### Instructions for the task
Repeat the entries exactly, and do not carry the pictures over.

[Version difference data]
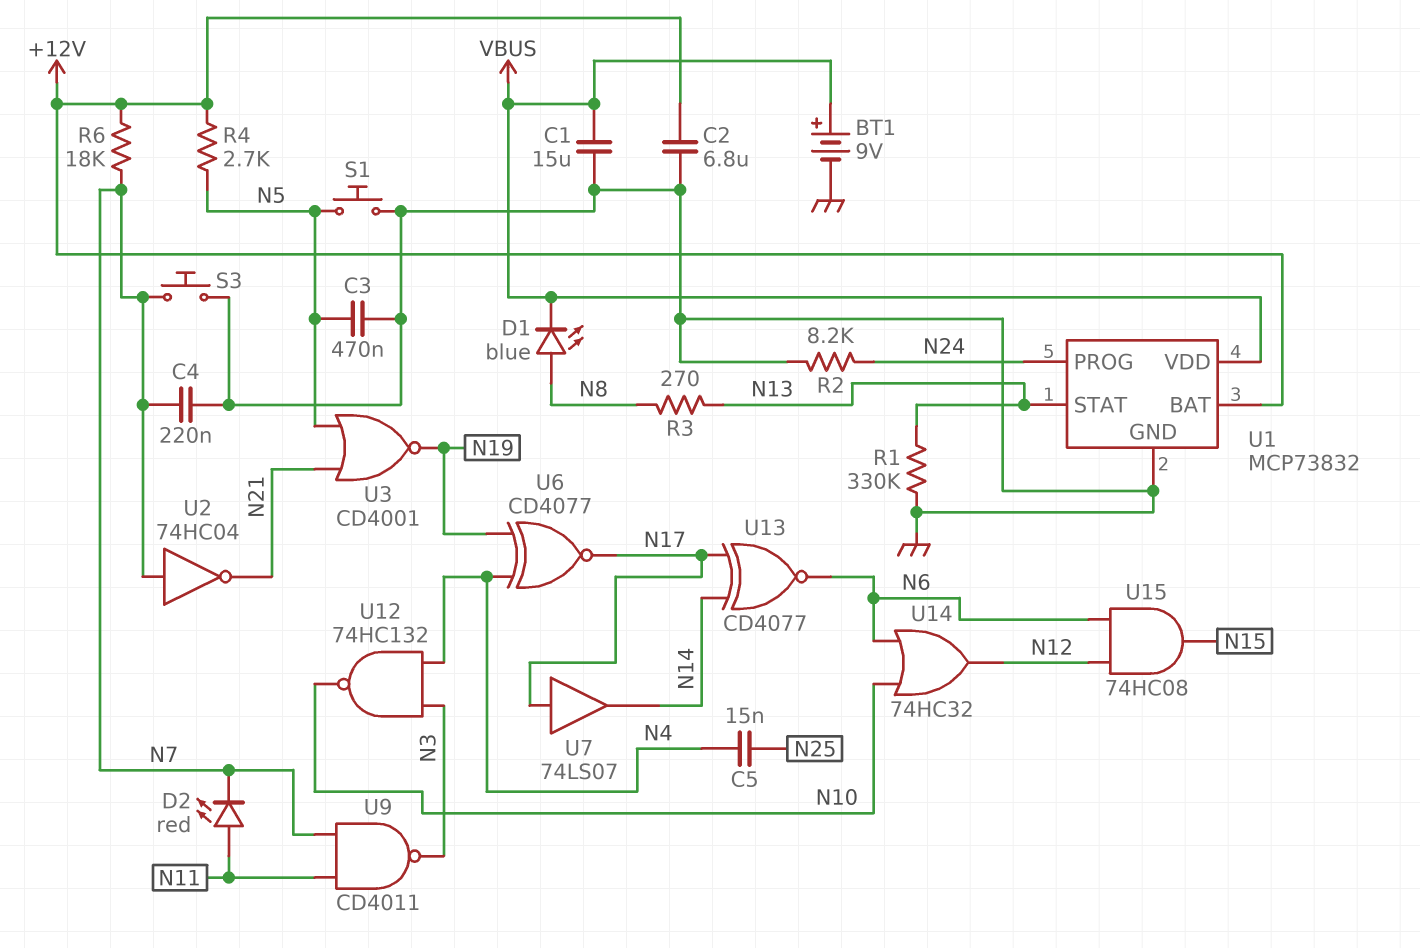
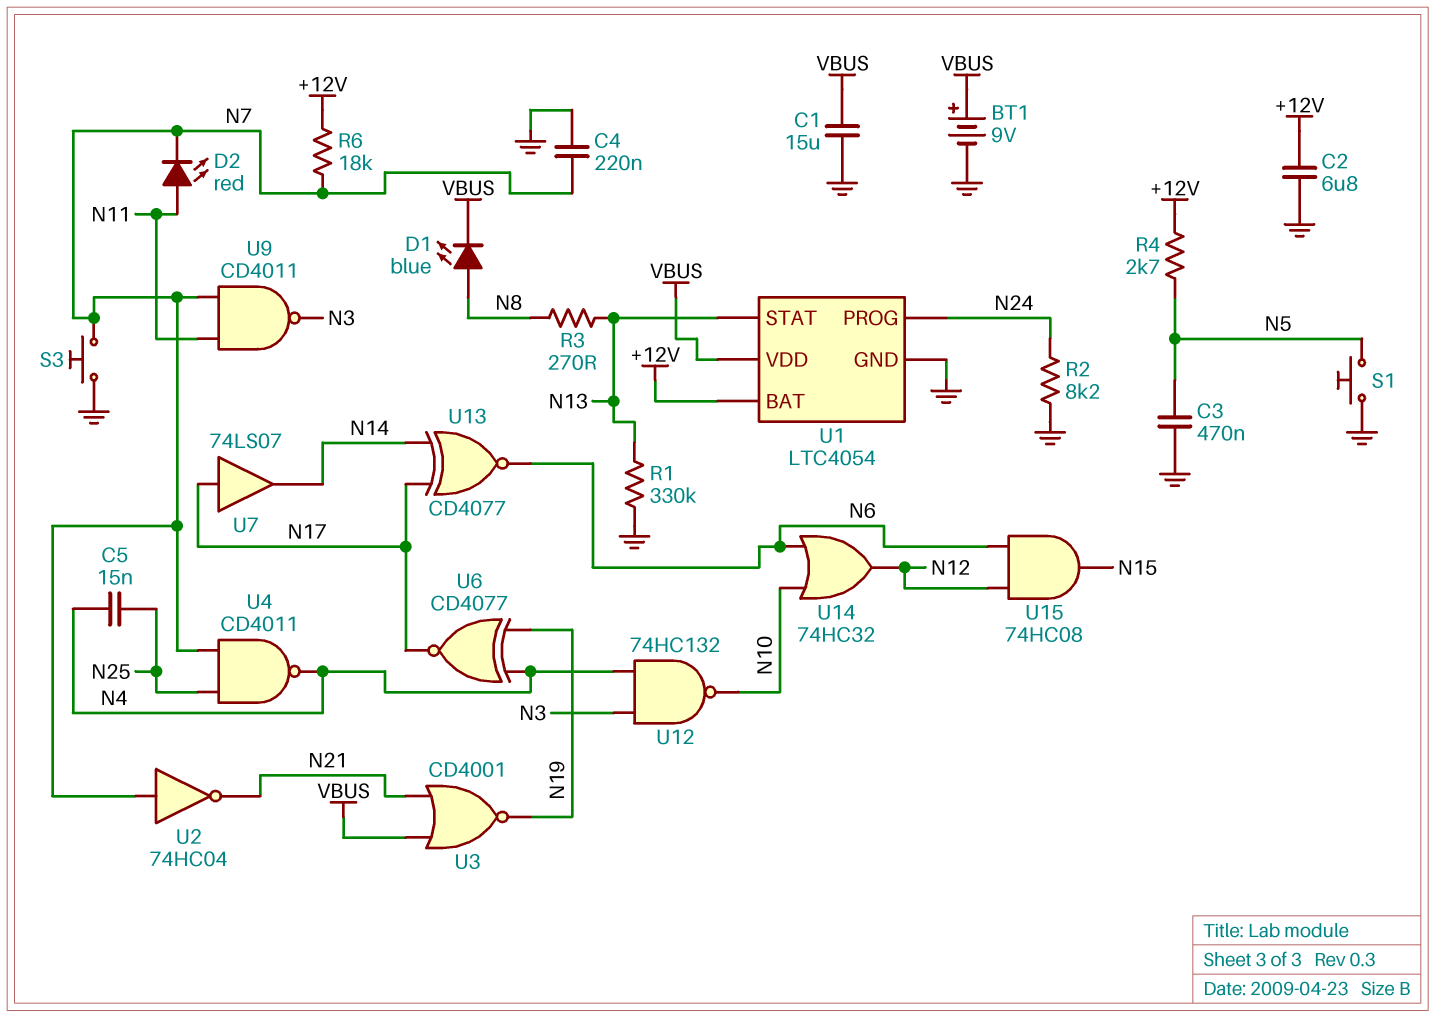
U1: MCP73832 -> LTC4054
U3: NOR CD4001 (in N5, in N21, out N19) -> NOR CD4001 (in N21, in VBUS, out N19)
U4: none -> NAND CD4011 (in N7, in N25, out N4)

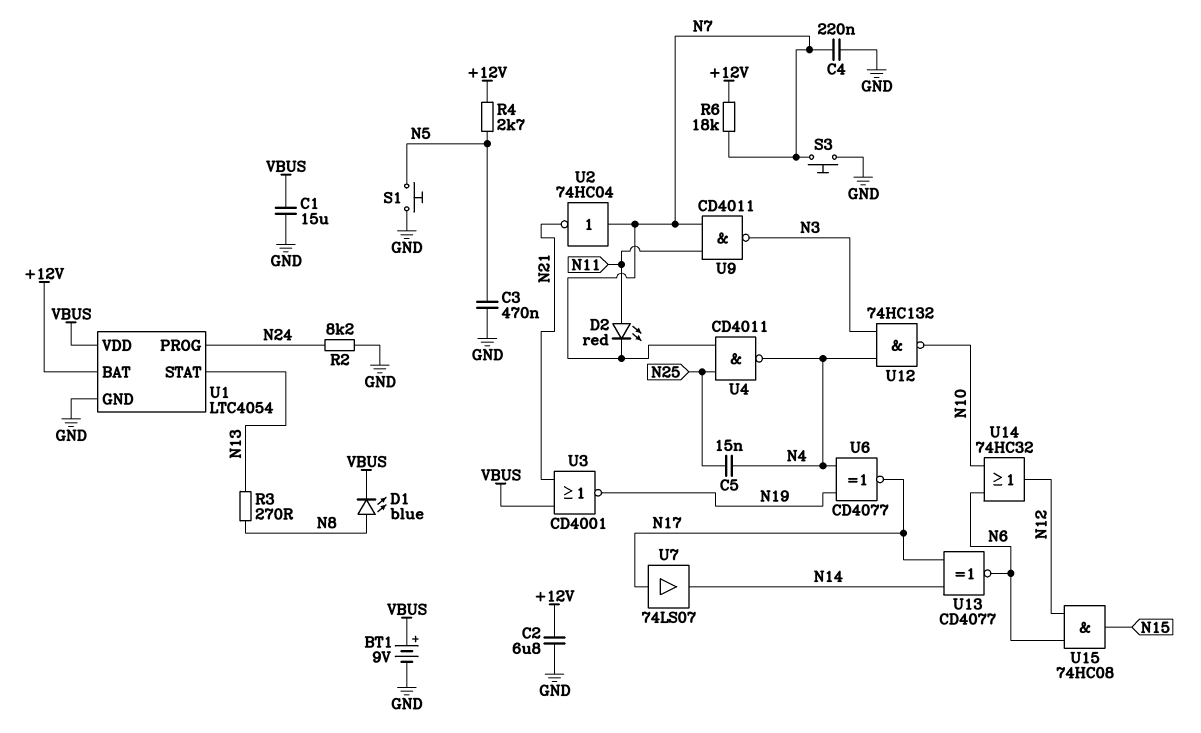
R1: 330k (GND, N13) -> none

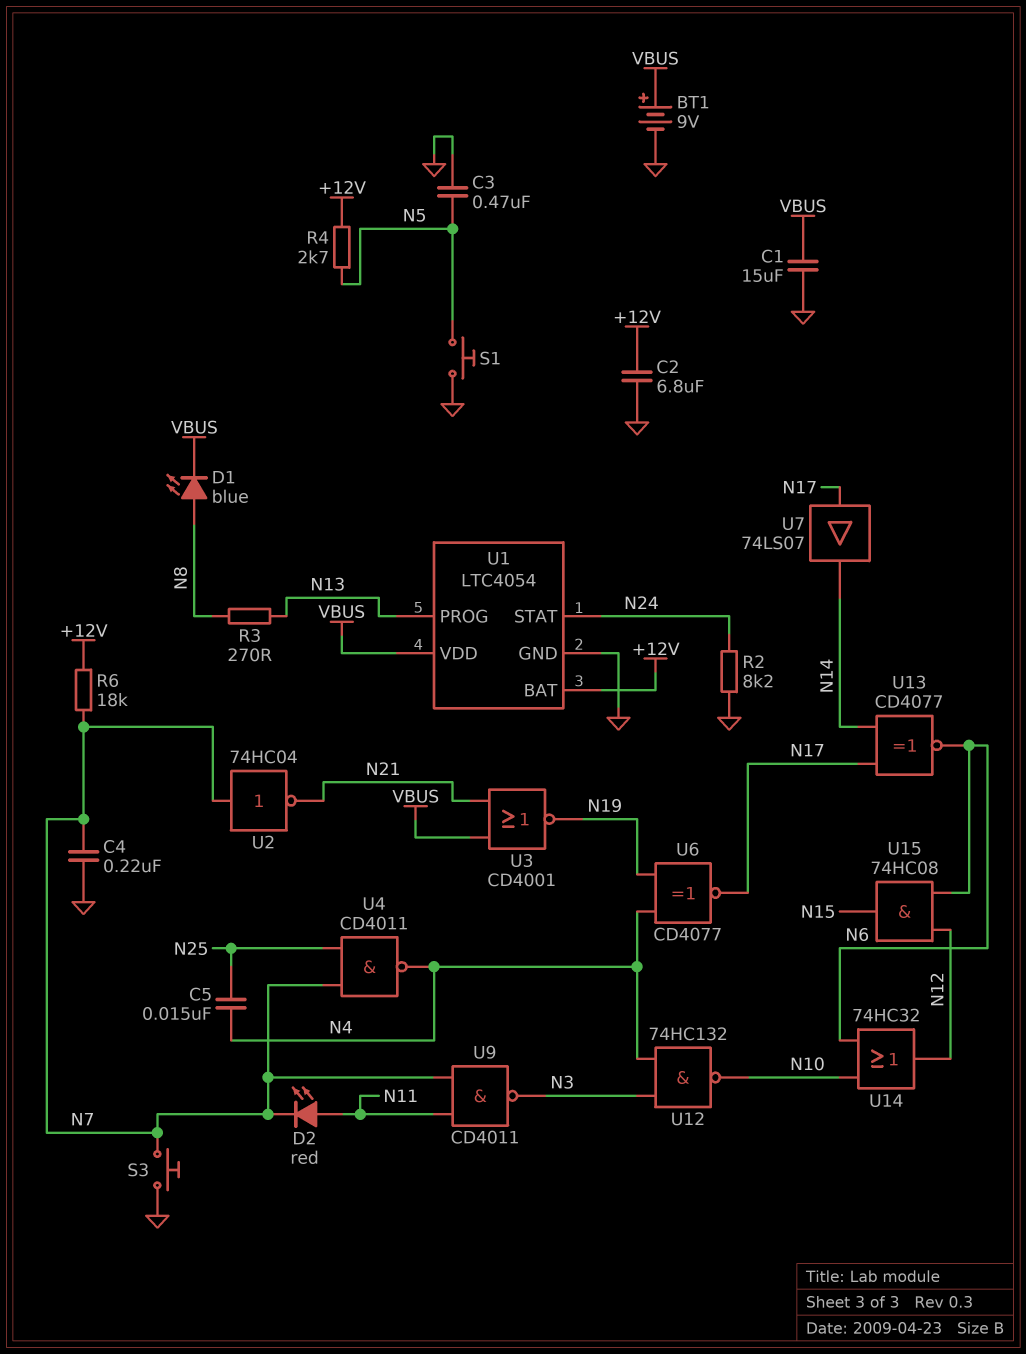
U1 pin PROG: N24 -> N13
U1 pin STAT: N13 -> N24

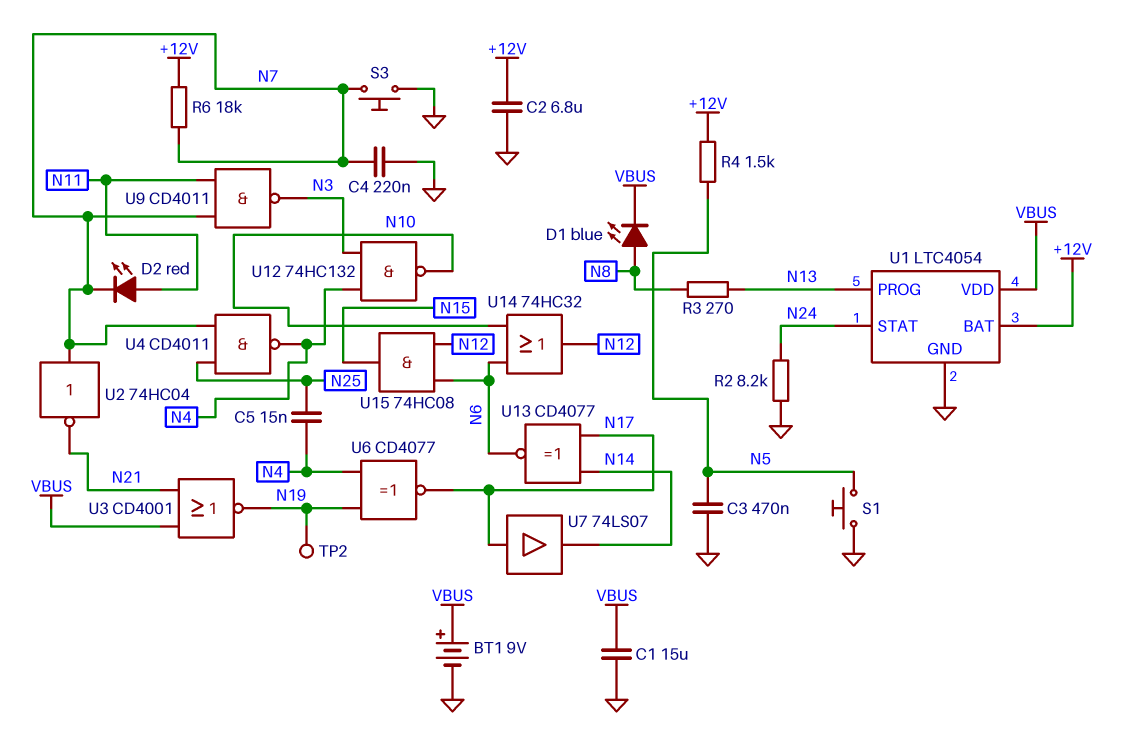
R4: 2.7k (+12V, N5) -> 1.5k (+12V, N5)
TP2: none -> test point (N19)

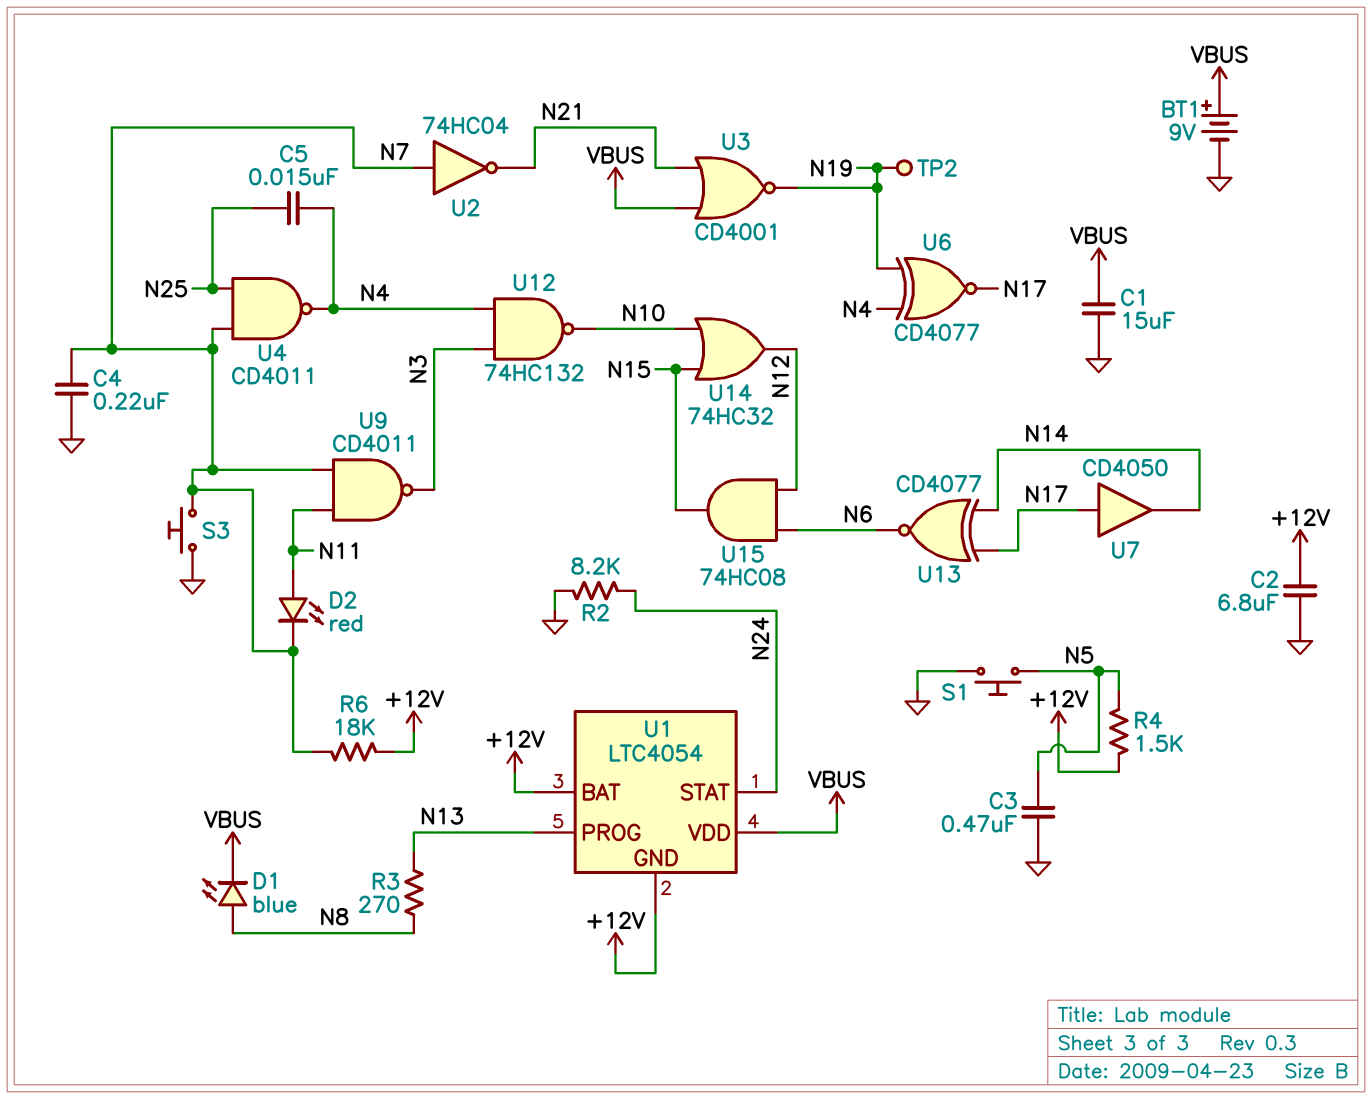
U1 pin GND: GND -> +12V
U7: buffer 74LS07 (in N17, out N14) -> buffer CD4050 (in N17, out N14)
U14: OR 74HC32 (in N6, in N10, out N12) -> OR 74HC32 (in N10, in N15, out N12)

### Task output
U1: MCP73832 -> LTC4054
U3: NOR CD4001 (in N5, in N21, out N19) -> NOR CD4001 (in N21, in VBUS, out N19)
U4: none -> NAND CD4011 (in N7, in N25, out N4)

R1: 330k (GND, N13) -> none

U1 pin PROG: N24 -> N13
U1 pin STAT: N13 -> N24

R4: 2.7k (+12V, N5) -> 1.5k (+12V, N5)
TP2: none -> test point (N19)

U1 pin GND: GND -> +12V
U7: buffer 74LS07 (in N17, out N14) -> buffer CD4050 (in N17, out N14)
U14: OR 74HC32 (in N6, in N10, out N12) -> OR 74HC32 (in N10, in N15, out N12)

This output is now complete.